Extracted data entries:
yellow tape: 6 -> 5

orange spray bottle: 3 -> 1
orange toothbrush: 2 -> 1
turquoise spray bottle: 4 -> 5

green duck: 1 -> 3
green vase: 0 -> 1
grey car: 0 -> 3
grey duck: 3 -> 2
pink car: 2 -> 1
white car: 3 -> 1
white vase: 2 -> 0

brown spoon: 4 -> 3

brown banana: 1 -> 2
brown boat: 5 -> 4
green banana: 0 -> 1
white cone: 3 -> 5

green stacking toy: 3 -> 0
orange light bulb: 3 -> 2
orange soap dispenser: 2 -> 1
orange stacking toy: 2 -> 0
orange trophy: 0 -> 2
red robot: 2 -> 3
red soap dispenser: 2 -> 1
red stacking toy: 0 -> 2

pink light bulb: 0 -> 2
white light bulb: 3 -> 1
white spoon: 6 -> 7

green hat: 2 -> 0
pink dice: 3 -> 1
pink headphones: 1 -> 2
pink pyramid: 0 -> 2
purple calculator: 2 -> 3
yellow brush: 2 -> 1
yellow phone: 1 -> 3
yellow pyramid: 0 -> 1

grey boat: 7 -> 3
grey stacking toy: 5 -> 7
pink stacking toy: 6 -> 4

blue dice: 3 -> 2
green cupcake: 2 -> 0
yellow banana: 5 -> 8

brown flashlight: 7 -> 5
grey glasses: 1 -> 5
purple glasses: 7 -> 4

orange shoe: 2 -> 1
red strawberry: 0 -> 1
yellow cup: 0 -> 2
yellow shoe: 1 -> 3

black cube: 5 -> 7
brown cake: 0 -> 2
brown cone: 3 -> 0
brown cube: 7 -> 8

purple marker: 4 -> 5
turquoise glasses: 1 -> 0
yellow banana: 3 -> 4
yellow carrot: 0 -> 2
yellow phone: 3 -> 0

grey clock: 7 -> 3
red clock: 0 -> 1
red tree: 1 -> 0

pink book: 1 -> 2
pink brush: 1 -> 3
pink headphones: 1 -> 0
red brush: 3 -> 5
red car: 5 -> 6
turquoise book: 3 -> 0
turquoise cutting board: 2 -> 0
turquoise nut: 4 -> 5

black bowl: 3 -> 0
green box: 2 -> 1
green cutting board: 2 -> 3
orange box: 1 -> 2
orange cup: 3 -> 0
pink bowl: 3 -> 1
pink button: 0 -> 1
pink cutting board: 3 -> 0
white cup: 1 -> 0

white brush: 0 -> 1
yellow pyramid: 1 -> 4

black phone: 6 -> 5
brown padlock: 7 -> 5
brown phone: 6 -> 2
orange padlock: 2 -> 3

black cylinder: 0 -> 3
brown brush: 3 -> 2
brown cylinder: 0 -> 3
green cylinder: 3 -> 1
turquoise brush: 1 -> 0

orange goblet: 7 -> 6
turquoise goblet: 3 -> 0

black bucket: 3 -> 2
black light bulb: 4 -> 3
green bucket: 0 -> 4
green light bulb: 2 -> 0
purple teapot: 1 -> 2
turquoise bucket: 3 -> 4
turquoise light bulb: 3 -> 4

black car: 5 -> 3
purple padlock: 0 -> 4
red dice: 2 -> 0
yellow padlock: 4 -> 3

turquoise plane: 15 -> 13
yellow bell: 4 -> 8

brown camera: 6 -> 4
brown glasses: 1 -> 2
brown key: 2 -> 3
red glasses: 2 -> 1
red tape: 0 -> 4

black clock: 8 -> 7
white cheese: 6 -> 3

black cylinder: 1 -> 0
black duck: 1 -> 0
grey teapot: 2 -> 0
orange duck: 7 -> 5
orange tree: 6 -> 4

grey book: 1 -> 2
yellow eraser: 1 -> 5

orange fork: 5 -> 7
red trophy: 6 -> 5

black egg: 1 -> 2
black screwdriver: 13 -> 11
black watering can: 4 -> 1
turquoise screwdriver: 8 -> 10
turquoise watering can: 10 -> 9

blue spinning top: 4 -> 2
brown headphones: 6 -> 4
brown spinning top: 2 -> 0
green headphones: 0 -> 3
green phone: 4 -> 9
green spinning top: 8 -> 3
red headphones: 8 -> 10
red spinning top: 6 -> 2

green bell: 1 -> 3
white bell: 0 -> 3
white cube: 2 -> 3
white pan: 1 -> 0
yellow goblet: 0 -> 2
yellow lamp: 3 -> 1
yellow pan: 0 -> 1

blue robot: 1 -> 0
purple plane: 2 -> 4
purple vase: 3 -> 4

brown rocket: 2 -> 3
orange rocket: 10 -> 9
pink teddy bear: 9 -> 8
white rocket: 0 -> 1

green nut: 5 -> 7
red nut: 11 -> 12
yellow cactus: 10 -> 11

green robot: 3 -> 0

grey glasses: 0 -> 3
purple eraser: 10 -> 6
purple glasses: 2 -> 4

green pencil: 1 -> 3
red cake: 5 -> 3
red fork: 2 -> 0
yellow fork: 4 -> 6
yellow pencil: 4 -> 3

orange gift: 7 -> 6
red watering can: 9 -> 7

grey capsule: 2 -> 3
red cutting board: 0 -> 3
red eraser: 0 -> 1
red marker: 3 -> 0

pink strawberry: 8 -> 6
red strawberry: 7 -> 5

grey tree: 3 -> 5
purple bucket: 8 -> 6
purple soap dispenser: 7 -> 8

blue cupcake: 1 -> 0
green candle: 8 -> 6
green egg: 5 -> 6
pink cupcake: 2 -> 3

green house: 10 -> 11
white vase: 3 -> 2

• Exercise brief
Word for word, copy every entry.

• Output of the task
yellow tape: 6 -> 5

orange spray bottle: 3 -> 1
orange toothbrush: 2 -> 1
turquoise spray bottle: 4 -> 5

green duck: 1 -> 3
green vase: 0 -> 1
grey car: 0 -> 3
grey duck: 3 -> 2
pink car: 2 -> 1
white car: 3 -> 1
white vase: 2 -> 0

brown spoon: 4 -> 3

brown banana: 1 -> 2
brown boat: 5 -> 4
green banana: 0 -> 1
white cone: 3 -> 5

green stacking toy: 3 -> 0
orange light bulb: 3 -> 2
orange soap dispenser: 2 -> 1
orange stacking toy: 2 -> 0
orange trophy: 0 -> 2
red robot: 2 -> 3
red soap dispenser: 2 -> 1
red stacking toy: 0 -> 2

pink light bulb: 0 -> 2
white light bulb: 3 -> 1
white spoon: 6 -> 7

green hat: 2 -> 0
pink dice: 3 -> 1
pink headphones: 1 -> 2
pink pyramid: 0 -> 2
purple calculator: 2 -> 3
yellow brush: 2 -> 1
yellow phone: 1 -> 3
yellow pyramid: 0 -> 1

grey boat: 7 -> 3
grey stacking toy: 5 -> 7
pink stacking toy: 6 -> 4

blue dice: 3 -> 2
green cupcake: 2 -> 0
yellow banana: 5 -> 8

brown flashlight: 7 -> 5
grey glasses: 1 -> 5
purple glasses: 7 -> 4

orange shoe: 2 -> 1
red strawberry: 0 -> 1
yellow cup: 0 -> 2
yellow shoe: 1 -> 3

black cube: 5 -> 7
brown cake: 0 -> 2
brown cone: 3 -> 0
brown cube: 7 -> 8

purple marker: 4 -> 5
turquoise glasses: 1 -> 0
yellow banana: 3 -> 4
yellow carrot: 0 -> 2
yellow phone: 3 -> 0

grey clock: 7 -> 3
red clock: 0 -> 1
red tree: 1 -> 0

pink book: 1 -> 2
pink brush: 1 -> 3
pink headphones: 1 -> 0
red brush: 3 -> 5
red car: 5 -> 6
turquoise book: 3 -> 0
turquoise cutting board: 2 -> 0
turquoise nut: 4 -> 5

black bowl: 3 -> 0
green box: 2 -> 1
green cutting board: 2 -> 3
orange box: 1 -> 2
orange cup: 3 -> 0
pink bowl: 3 -> 1
pink button: 0 -> 1
pink cutting board: 3 -> 0
white cup: 1 -> 0

white brush: 0 -> 1
yellow pyramid: 1 -> 4

black phone: 6 -> 5
brown padlock: 7 -> 5
brown phone: 6 -> 2
orange padlock: 2 -> 3

black cylinder: 0 -> 3
brown brush: 3 -> 2
brown cylinder: 0 -> 3
green cylinder: 3 -> 1
turquoise brush: 1 -> 0

orange goblet: 7 -> 6
turquoise goblet: 3 -> 0

black bucket: 3 -> 2
black light bulb: 4 -> 3
green bucket: 0 -> 4
green light bulb: 2 -> 0
purple teapot: 1 -> 2
turquoise bucket: 3 -> 4
turquoise light bulb: 3 -> 4

black car: 5 -> 3
purple padlock: 0 -> 4
red dice: 2 -> 0
yellow padlock: 4 -> 3

turquoise plane: 15 -> 13
yellow bell: 4 -> 8

brown camera: 6 -> 4
brown glasses: 1 -> 2
brown key: 2 -> 3
red glasses: 2 -> 1
red tape: 0 -> 4

black clock: 8 -> 7
white cheese: 6 -> 3

black cylinder: 1 -> 0
black duck: 1 -> 0
grey teapot: 2 -> 0
orange duck: 7 -> 5
orange tree: 6 -> 4

grey book: 1 -> 2
yellow eraser: 1 -> 5

orange fork: 5 -> 7
red trophy: 6 -> 5

black egg: 1 -> 2
black screwdriver: 13 -> 11
black watering can: 4 -> 1
turquoise screwdriver: 8 -> 10
turquoise watering can: 10 -> 9

blue spinning top: 4 -> 2
brown headphones: 6 -> 4
brown spinning top: 2 -> 0
green headphones: 0 -> 3
green phone: 4 -> 9
green spinning top: 8 -> 3
red headphones: 8 -> 10
red spinning top: 6 -> 2

green bell: 1 -> 3
white bell: 0 -> 3
white cube: 2 -> 3
white pan: 1 -> 0
yellow goblet: 0 -> 2
yellow lamp: 3 -> 1
yellow pan: 0 -> 1

blue robot: 1 -> 0
purple plane: 2 -> 4
purple vase: 3 -> 4

brown rocket: 2 -> 3
orange rocket: 10 -> 9
pink teddy bear: 9 -> 8
white rocket: 0 -> 1

green nut: 5 -> 7
red nut: 11 -> 12
yellow cactus: 10 -> 11

green robot: 3 -> 0

grey glasses: 0 -> 3
purple eraser: 10 -> 6
purple glasses: 2 -> 4

green pencil: 1 -> 3
red cake: 5 -> 3
red fork: 2 -> 0
yellow fork: 4 -> 6
yellow pencil: 4 -> 3

orange gift: 7 -> 6
red watering can: 9 -> 7

grey capsule: 2 -> 3
red cutting board: 0 -> 3
red eraser: 0 -> 1
red marker: 3 -> 0

pink strawberry: 8 -> 6
red strawberry: 7 -> 5

grey tree: 3 -> 5
purple bucket: 8 -> 6
purple soap dispenser: 7 -> 8

blue cupcake: 1 -> 0
green candle: 8 -> 6
green egg: 5 -> 6
pink cupcake: 2 -> 3

green house: 10 -> 11
white vase: 3 -> 2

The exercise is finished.